** Begin Dataset records **
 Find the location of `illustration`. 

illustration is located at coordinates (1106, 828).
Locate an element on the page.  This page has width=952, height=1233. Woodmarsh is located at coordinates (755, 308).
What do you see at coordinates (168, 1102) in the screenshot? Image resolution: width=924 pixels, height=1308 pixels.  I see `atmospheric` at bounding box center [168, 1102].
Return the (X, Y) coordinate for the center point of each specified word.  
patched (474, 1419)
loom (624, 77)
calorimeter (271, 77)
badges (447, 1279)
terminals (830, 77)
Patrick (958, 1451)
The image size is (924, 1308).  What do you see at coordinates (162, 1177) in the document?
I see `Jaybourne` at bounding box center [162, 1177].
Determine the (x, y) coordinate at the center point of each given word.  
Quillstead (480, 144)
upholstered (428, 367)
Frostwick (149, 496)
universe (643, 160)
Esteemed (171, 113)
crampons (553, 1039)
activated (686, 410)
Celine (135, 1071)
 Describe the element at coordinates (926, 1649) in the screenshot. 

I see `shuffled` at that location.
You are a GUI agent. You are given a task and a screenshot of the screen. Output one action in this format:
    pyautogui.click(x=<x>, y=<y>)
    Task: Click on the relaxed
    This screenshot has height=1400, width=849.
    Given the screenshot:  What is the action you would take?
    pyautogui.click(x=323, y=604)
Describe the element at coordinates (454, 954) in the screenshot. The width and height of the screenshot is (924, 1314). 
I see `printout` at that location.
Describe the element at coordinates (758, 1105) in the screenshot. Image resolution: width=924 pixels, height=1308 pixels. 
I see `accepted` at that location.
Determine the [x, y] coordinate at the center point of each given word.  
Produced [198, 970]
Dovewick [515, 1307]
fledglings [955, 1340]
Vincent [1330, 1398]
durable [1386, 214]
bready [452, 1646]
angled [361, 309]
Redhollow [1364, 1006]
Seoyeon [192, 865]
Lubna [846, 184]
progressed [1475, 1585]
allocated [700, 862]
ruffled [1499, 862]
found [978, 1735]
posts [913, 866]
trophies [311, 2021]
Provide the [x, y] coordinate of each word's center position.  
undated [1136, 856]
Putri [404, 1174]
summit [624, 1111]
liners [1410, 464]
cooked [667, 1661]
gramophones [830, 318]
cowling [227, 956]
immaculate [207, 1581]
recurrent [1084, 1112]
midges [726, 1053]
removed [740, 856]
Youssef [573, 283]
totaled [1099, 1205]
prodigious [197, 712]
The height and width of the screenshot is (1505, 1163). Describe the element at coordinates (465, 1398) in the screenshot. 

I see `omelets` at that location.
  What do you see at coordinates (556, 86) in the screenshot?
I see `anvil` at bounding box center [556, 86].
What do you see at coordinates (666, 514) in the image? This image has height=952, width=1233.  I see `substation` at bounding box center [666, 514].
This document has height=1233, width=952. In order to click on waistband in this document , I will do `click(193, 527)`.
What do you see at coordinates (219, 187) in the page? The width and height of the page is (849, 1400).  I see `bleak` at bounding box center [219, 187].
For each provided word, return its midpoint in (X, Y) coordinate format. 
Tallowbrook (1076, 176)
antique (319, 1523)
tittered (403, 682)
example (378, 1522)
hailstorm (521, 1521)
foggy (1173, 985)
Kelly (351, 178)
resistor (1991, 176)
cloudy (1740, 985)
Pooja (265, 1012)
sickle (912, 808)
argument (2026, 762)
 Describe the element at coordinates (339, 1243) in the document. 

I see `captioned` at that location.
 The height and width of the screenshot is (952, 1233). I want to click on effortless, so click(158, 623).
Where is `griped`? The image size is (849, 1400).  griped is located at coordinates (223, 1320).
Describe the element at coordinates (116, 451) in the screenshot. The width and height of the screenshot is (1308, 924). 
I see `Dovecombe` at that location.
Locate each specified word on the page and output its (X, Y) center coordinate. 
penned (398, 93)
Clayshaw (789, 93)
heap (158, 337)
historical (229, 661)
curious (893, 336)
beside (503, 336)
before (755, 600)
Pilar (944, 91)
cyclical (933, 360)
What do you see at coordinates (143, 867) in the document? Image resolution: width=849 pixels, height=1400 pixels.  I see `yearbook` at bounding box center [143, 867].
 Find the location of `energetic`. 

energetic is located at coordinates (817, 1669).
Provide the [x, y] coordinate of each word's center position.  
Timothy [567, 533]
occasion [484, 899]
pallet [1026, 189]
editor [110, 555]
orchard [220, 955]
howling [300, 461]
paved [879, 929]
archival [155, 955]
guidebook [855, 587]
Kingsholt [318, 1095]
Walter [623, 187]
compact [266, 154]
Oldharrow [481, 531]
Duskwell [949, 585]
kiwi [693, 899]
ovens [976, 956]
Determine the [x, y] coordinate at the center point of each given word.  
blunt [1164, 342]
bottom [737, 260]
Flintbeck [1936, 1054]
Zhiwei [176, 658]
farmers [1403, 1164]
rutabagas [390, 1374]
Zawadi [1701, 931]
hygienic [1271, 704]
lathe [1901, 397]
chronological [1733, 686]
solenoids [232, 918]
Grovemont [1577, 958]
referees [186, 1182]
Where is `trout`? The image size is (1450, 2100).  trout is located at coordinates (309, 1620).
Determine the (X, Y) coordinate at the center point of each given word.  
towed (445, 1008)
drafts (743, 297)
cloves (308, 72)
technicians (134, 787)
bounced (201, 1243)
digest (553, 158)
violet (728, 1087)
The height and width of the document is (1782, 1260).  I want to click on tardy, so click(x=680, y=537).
** End Dataset records **
Instructions to follow - Rewrite all of the records above with "center point" replaced by "midpoint" wherever it occurs, keeping everything else unchanged.

Exercise solution -
 Find the location of `illustration`. 

illustration is located at coordinates (1106, 828).
Locate an element on the page.  This page has width=952, height=1233. Woodmarsh is located at coordinates (755, 308).
What do you see at coordinates (168, 1102) in the screenshot? Image resolution: width=924 pixels, height=1308 pixels.  I see `atmospheric` at bounding box center [168, 1102].
Return the (X, Y) coordinate for the midpoint of each specified word.  
patched (474, 1419)
loom (624, 77)
calorimeter (271, 77)
badges (447, 1279)
terminals (830, 77)
Patrick (958, 1451)
The image size is (924, 1308).  What do you see at coordinates (162, 1177) in the document?
I see `Jaybourne` at bounding box center [162, 1177].
Determine the (x, y) coordinate at the midpoint of each given word.  
Quillstead (480, 144)
upholstered (428, 367)
Frostwick (149, 496)
universe (643, 160)
Esteemed (171, 113)
crampons (553, 1039)
activated (686, 410)
Celine (135, 1071)
 Describe the element at coordinates (926, 1649) in the screenshot. 

I see `shuffled` at that location.
You are a GUI agent. You are given a task and a screenshot of the screen. Output one action in this format:
    pyautogui.click(x=<x>, y=<y>)
    Task: Click on the relaxed
    This screenshot has height=1400, width=849.
    Given the screenshot:  What is the action you would take?
    pyautogui.click(x=323, y=604)
Describe the element at coordinates (454, 954) in the screenshot. The width and height of the screenshot is (924, 1314). 
I see `printout` at that location.
Describe the element at coordinates (758, 1105) in the screenshot. Image resolution: width=924 pixels, height=1308 pixels. 
I see `accepted` at that location.
Determine the [x, y] coordinate at the midpoint of each given word.  
Produced [198, 970]
Dovewick [515, 1307]
fledglings [955, 1340]
Vincent [1330, 1398]
durable [1386, 214]
bready [452, 1646]
angled [361, 309]
Redhollow [1364, 1006]
Seoyeon [192, 865]
Lubna [846, 184]
progressed [1475, 1585]
allocated [700, 862]
ruffled [1499, 862]
found [978, 1735]
posts [913, 866]
trophies [311, 2021]
Provide the [x, y] coordinate of each word's center position.  
undated [1136, 856]
Putri [404, 1174]
summit [624, 1111]
liners [1410, 464]
cooked [667, 1661]
gramophones [830, 318]
cowling [227, 956]
immaculate [207, 1581]
recurrent [1084, 1112]
midges [726, 1053]
removed [740, 856]
Youssef [573, 283]
totaled [1099, 1205]
prodigious [197, 712]
The height and width of the screenshot is (1505, 1163). Describe the element at coordinates (465, 1398) in the screenshot. 

I see `omelets` at that location.
  What do you see at coordinates (556, 86) in the screenshot?
I see `anvil` at bounding box center [556, 86].
What do you see at coordinates (666, 514) in the image? This image has height=952, width=1233.  I see `substation` at bounding box center [666, 514].
This document has height=1233, width=952. In order to click on waistband in this document , I will do `click(193, 527)`.
What do you see at coordinates (219, 187) in the page? The width and height of the page is (849, 1400).  I see `bleak` at bounding box center [219, 187].
For each provided word, return its midpoint in (X, Y) coordinate format. 
Tallowbrook (1076, 176)
antique (319, 1523)
tittered (403, 682)
example (378, 1522)
hailstorm (521, 1521)
foggy (1173, 985)
Kelly (351, 178)
resistor (1991, 176)
cloudy (1740, 985)
Pooja (265, 1012)
sickle (912, 808)
argument (2026, 762)
 Describe the element at coordinates (339, 1243) in the document. 

I see `captioned` at that location.
 The height and width of the screenshot is (952, 1233). I want to click on effortless, so click(158, 623).
Where is `griped`? The image size is (849, 1400).  griped is located at coordinates (223, 1320).
Describe the element at coordinates (116, 451) in the screenshot. The width and height of the screenshot is (1308, 924). 
I see `Dovecombe` at that location.
Locate each specified word on the page and output its (X, Y) center coordinate. 
penned (398, 93)
Clayshaw (789, 93)
heap (158, 337)
historical (229, 661)
curious (893, 336)
beside (503, 336)
before (755, 600)
Pilar (944, 91)
cyclical (933, 360)
What do you see at coordinates (143, 867) in the document? Image resolution: width=849 pixels, height=1400 pixels.  I see `yearbook` at bounding box center [143, 867].
 Find the location of `energetic`. 

energetic is located at coordinates (817, 1669).
Provide the [x, y] coordinate of each word's center position.  
Timothy [567, 533]
occasion [484, 899]
pallet [1026, 189]
editor [110, 555]
orchard [220, 955]
howling [300, 461]
paved [879, 929]
archival [155, 955]
guidebook [855, 587]
Kingsholt [318, 1095]
Walter [623, 187]
compact [266, 154]
Oldharrow [481, 531]
Duskwell [949, 585]
kiwi [693, 899]
ovens [976, 956]
Determine the [x, y] coordinate at the midpoint of each given word.  
blunt [1164, 342]
bottom [737, 260]
Flintbeck [1936, 1054]
Zhiwei [176, 658]
farmers [1403, 1164]
rutabagas [390, 1374]
Zawadi [1701, 931]
hygienic [1271, 704]
lathe [1901, 397]
chronological [1733, 686]
solenoids [232, 918]
Grovemont [1577, 958]
referees [186, 1182]
Where is `trout`? The image size is (1450, 2100).  trout is located at coordinates (309, 1620).
Determine the (X, Y) coordinate at the midpoint of each given word.  
towed (445, 1008)
drafts (743, 297)
cloves (308, 72)
technicians (134, 787)
bounced (201, 1243)
digest (553, 158)
violet (728, 1087)
The height and width of the document is (1782, 1260).  I want to click on tardy, so click(x=680, y=537).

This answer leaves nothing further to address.